From the records below, output exactly the lines running from the line containing "none -> grey brick D9:E9 level 2" through the line containing "green brick H7:H9", and no others.

Supplied data ->
--- START ---
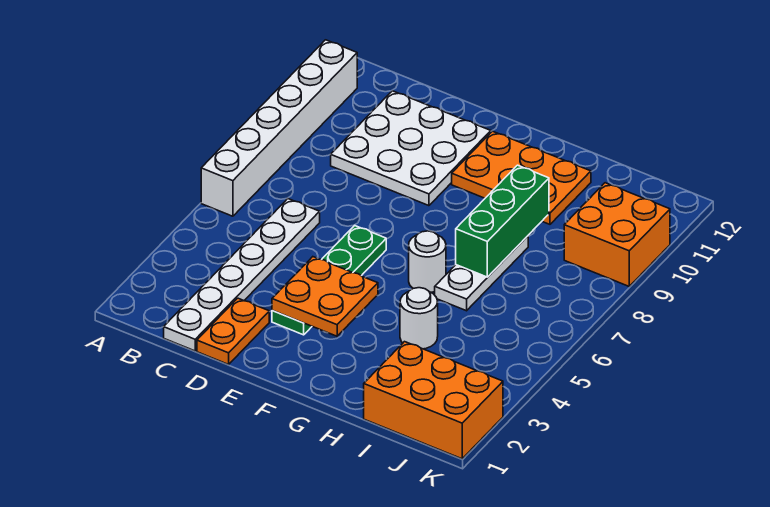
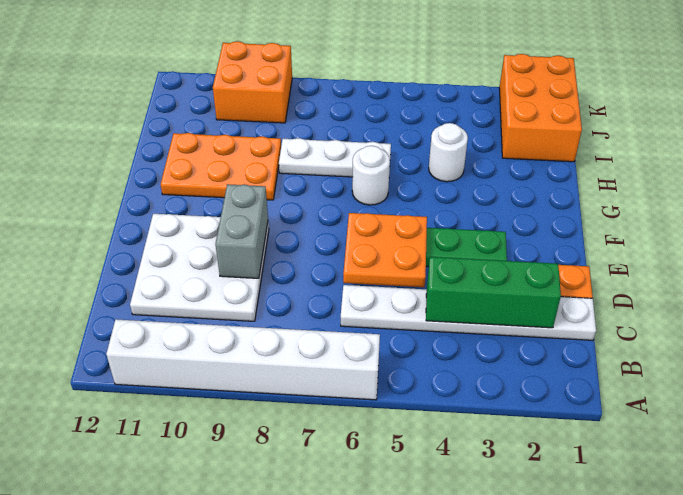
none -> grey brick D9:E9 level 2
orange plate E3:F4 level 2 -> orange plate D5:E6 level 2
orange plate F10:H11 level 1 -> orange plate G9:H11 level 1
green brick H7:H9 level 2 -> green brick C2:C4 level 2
--- END ---
--- START ---
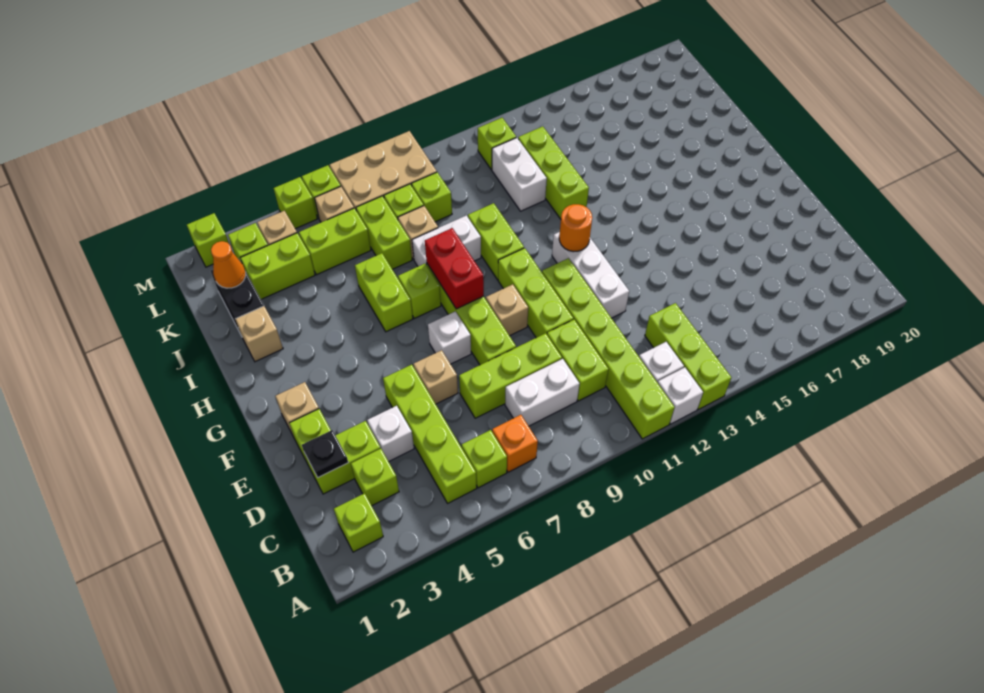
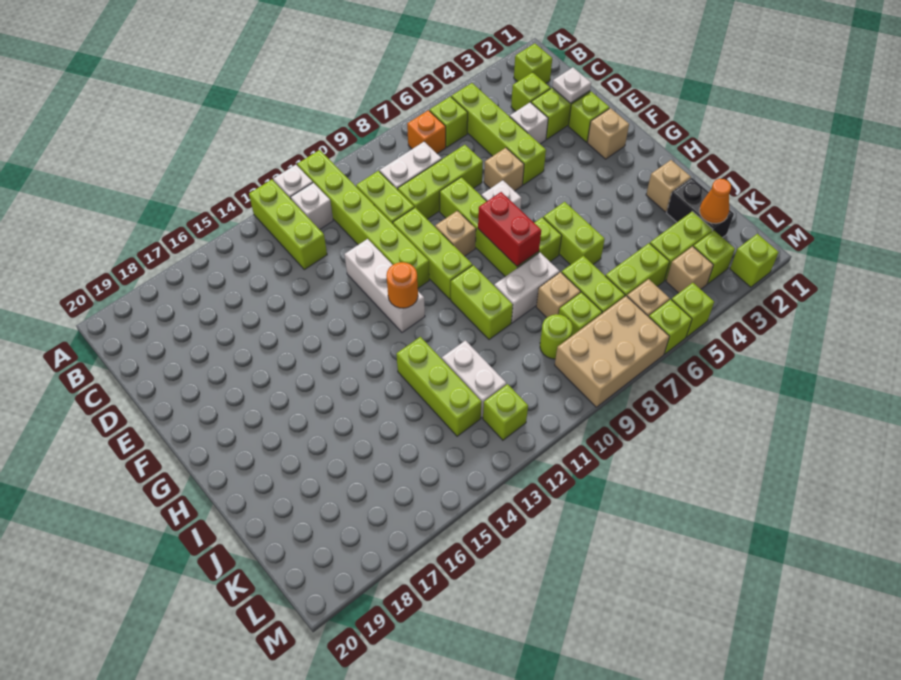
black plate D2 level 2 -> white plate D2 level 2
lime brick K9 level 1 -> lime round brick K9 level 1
--- END ---
Answer for this exercise ->
none -> grey brick D9:E9 level 2
orange plate E3:F4 level 2 -> orange plate D5:E6 level 2
orange plate F10:H11 level 1 -> orange plate G9:H11 level 1
green brick H7:H9 level 2 -> green brick C2:C4 level 2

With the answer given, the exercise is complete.